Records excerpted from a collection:

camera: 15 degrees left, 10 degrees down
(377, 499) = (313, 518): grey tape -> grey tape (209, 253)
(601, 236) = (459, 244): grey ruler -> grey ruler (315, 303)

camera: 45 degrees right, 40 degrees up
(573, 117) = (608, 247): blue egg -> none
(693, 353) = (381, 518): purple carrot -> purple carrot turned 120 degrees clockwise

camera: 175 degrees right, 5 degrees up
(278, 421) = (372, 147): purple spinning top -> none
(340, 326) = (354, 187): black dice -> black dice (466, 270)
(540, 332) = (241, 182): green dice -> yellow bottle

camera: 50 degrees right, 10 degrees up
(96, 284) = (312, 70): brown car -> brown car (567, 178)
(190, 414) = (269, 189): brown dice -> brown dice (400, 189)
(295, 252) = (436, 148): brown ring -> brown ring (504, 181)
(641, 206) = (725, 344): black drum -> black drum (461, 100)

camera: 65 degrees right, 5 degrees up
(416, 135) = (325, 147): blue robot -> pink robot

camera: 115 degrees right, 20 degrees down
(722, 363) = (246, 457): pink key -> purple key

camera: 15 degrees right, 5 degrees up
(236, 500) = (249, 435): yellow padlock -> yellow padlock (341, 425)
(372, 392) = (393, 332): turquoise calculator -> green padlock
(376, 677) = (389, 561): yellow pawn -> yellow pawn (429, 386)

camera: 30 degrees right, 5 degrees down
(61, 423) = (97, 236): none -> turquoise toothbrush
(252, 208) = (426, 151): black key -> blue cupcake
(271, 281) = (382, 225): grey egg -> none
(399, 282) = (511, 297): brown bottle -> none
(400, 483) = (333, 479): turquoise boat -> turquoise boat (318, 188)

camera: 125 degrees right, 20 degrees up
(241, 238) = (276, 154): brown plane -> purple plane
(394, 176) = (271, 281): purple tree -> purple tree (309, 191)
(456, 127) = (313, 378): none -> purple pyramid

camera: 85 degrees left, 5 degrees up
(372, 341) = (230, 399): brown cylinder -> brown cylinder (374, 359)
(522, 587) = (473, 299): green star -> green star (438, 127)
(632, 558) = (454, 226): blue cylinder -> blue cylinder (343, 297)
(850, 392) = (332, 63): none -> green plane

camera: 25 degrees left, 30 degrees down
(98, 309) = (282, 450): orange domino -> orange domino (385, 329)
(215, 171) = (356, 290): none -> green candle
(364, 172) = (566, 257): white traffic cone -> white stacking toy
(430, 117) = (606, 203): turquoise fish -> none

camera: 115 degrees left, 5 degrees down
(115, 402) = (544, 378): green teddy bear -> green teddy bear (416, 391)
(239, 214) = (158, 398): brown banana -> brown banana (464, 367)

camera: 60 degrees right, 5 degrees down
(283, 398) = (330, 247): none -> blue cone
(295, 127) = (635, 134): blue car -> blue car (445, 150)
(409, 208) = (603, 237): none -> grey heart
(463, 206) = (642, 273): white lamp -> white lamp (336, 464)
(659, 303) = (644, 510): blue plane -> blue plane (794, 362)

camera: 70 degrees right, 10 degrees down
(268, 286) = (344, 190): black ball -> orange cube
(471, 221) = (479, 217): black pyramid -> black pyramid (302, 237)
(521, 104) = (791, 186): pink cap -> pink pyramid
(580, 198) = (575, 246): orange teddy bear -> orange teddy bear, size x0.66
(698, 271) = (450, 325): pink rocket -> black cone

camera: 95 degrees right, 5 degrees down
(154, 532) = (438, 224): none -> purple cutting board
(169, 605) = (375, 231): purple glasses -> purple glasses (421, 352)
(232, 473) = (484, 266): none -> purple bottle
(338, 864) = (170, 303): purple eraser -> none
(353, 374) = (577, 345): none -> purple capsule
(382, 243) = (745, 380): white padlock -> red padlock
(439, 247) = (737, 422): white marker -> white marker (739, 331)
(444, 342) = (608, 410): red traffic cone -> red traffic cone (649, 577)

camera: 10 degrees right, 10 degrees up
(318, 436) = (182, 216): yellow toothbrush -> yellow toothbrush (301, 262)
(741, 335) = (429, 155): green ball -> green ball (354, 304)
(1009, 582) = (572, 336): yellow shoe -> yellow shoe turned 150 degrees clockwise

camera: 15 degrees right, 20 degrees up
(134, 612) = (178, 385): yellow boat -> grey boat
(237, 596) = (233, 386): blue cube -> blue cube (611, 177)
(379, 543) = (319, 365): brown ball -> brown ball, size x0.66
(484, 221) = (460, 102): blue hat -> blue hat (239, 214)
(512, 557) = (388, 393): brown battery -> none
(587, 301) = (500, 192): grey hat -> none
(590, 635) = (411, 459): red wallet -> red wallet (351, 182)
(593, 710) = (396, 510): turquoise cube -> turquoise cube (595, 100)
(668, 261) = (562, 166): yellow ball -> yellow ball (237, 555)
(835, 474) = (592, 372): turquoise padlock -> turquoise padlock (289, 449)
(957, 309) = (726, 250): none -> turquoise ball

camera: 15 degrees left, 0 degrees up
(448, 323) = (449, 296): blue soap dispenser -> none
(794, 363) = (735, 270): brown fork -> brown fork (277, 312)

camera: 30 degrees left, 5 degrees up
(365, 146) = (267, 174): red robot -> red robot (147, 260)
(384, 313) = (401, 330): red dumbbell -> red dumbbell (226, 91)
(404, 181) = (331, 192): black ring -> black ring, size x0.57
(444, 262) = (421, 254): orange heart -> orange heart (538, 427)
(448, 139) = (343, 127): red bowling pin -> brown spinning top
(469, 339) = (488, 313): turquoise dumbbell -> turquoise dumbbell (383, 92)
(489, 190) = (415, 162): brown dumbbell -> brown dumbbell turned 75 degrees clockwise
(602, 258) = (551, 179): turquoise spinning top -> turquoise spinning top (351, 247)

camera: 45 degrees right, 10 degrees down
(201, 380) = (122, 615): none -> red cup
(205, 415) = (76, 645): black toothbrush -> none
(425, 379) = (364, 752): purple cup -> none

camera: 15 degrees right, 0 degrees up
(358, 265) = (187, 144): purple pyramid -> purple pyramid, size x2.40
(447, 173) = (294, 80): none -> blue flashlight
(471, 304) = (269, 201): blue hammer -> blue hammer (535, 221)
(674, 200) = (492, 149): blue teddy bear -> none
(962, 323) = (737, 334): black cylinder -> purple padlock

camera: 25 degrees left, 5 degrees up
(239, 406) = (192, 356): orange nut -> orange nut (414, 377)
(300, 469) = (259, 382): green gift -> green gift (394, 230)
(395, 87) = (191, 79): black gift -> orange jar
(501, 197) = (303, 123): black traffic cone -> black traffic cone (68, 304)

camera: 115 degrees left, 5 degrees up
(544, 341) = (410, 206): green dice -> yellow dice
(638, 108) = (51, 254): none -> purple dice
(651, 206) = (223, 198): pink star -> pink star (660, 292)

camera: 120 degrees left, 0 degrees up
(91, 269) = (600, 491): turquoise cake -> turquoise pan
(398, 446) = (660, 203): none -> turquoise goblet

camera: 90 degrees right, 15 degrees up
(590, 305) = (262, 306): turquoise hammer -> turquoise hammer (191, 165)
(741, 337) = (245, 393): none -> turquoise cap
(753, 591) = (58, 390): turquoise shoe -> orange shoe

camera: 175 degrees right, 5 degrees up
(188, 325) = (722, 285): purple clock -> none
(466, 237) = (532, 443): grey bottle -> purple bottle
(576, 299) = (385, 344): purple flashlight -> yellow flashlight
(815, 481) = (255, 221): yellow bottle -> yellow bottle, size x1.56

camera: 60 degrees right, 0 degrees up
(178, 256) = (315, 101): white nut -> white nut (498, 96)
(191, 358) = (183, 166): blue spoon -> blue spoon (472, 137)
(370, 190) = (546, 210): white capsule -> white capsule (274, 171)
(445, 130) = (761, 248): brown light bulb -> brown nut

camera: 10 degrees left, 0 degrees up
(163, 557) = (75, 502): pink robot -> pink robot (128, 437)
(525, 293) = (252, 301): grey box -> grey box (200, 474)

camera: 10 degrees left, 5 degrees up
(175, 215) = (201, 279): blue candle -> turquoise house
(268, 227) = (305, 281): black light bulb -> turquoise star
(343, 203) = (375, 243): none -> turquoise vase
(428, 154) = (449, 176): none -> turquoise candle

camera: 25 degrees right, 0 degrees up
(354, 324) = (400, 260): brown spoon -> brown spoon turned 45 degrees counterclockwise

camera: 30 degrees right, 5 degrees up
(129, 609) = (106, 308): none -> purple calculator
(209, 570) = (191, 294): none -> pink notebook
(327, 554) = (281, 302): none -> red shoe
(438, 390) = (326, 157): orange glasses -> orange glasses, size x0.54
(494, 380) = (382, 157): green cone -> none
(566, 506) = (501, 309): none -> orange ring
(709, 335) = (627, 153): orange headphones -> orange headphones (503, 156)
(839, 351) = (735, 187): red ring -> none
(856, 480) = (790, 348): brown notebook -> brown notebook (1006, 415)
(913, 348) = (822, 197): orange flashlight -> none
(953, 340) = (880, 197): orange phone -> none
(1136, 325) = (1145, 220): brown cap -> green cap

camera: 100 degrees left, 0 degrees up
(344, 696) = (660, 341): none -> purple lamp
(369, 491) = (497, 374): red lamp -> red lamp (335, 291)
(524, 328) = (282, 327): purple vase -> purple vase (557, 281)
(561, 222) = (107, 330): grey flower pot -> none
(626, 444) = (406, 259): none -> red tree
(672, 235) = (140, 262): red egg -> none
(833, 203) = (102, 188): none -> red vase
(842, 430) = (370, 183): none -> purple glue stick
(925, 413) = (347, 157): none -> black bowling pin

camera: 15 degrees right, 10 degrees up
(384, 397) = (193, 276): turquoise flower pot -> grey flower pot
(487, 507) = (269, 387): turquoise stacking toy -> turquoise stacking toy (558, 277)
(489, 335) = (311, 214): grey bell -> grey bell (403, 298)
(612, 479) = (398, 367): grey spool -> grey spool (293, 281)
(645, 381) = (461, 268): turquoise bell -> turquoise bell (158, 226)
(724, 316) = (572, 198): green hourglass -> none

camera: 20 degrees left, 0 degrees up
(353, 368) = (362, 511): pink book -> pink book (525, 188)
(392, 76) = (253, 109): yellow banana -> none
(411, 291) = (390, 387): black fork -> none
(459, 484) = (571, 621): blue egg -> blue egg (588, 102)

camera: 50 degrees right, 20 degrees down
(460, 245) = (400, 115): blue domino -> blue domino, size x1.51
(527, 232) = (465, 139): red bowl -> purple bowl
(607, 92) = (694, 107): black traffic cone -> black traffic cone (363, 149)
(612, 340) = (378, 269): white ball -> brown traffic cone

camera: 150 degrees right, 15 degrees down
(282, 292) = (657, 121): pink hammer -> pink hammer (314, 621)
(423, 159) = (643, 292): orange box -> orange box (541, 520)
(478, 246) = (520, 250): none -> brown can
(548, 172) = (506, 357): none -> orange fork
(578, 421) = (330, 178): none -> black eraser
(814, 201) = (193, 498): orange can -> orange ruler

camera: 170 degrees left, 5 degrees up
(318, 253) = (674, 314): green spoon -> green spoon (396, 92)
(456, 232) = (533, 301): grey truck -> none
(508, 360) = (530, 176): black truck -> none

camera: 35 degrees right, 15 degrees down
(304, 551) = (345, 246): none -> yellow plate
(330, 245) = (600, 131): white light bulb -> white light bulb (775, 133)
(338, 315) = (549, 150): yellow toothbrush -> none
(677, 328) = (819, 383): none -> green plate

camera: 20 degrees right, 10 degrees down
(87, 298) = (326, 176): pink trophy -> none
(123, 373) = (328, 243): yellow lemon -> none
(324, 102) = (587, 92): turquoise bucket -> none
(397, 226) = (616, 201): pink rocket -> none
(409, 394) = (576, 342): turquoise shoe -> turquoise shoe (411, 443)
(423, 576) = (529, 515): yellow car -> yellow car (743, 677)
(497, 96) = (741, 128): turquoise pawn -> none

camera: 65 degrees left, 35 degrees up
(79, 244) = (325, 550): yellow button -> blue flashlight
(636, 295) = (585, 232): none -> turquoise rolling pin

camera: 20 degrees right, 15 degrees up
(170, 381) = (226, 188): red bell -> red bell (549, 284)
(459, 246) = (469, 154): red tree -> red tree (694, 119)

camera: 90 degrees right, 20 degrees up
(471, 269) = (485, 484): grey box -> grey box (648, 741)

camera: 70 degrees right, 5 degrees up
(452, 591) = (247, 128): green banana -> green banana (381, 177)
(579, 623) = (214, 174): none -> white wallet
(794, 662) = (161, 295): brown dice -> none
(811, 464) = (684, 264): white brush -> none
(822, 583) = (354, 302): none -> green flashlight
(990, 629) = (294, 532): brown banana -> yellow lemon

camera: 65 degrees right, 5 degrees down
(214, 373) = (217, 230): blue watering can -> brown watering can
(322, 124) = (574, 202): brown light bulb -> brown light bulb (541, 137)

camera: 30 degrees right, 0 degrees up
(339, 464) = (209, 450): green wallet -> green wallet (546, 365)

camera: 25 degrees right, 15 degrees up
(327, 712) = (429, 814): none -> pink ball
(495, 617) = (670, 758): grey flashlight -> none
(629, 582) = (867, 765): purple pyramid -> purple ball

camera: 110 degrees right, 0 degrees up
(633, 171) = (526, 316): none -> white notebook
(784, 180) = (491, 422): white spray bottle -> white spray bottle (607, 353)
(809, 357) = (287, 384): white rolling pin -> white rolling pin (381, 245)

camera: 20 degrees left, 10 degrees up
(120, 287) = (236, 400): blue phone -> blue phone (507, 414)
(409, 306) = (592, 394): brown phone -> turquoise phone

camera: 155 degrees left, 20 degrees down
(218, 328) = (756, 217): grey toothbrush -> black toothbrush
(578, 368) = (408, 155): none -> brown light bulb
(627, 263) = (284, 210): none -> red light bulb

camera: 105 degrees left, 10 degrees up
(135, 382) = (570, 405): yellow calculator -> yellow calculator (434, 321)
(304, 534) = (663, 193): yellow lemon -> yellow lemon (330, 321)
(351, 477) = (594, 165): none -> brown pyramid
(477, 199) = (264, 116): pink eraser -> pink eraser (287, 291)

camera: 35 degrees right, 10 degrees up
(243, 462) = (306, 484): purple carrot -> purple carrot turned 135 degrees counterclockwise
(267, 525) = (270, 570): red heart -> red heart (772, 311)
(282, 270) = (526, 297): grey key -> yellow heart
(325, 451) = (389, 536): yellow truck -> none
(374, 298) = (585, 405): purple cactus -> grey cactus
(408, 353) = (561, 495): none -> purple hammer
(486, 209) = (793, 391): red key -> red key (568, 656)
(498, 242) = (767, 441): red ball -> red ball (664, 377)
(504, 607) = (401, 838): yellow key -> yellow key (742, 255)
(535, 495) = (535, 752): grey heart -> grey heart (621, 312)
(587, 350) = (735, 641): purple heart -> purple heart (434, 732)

* [Directions]: Repeat exactly the lines above from the one with "camera: 30 degrees left, 5 degrees up" up to and including the one with "(205, 415) = (76, 645): black". No other line belongs in the reply.

* [Solution]:
camera: 30 degrees left, 5 degrees up
(365, 146) = (267, 174): red robot -> red robot (147, 260)
(384, 313) = (401, 330): red dumbbell -> red dumbbell (226, 91)
(404, 181) = (331, 192): black ring -> black ring, size x0.57
(444, 262) = (421, 254): orange heart -> orange heart (538, 427)
(448, 139) = (343, 127): red bowling pin -> brown spinning top
(469, 339) = (488, 313): turquoise dumbbell -> turquoise dumbbell (383, 92)
(489, 190) = (415, 162): brown dumbbell -> brown dumbbell turned 75 degrees clockwise
(602, 258) = (551, 179): turquoise spinning top -> turquoise spinning top (351, 247)

camera: 45 degrees right, 10 degrees down
(201, 380) = (122, 615): none -> red cup
(205, 415) = (76, 645): black toothbrush -> none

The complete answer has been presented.